Would you set down each line of the data below exactly?

*-*-*

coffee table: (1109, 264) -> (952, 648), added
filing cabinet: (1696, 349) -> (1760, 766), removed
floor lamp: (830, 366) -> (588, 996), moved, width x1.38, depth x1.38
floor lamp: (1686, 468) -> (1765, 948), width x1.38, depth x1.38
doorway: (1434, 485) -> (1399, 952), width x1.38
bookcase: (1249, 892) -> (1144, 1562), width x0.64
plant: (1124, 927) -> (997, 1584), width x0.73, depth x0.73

*-*-*

EXERCISE RESPONSE>
coffee table: (1109, 264) -> (952, 648), added
filing cabinet: (1696, 349) -> (1760, 766), removed
floor lamp: (830, 366) -> (588, 996), moved, width x1.38, depth x1.38
floor lamp: (1686, 468) -> (1765, 948), width x1.38, depth x1.38
doorway: (1434, 485) -> (1399, 952), width x1.38
bookcase: (1249, 892) -> (1144, 1562), width x0.64
plant: (1124, 927) -> (997, 1584), width x0.73, depth x0.73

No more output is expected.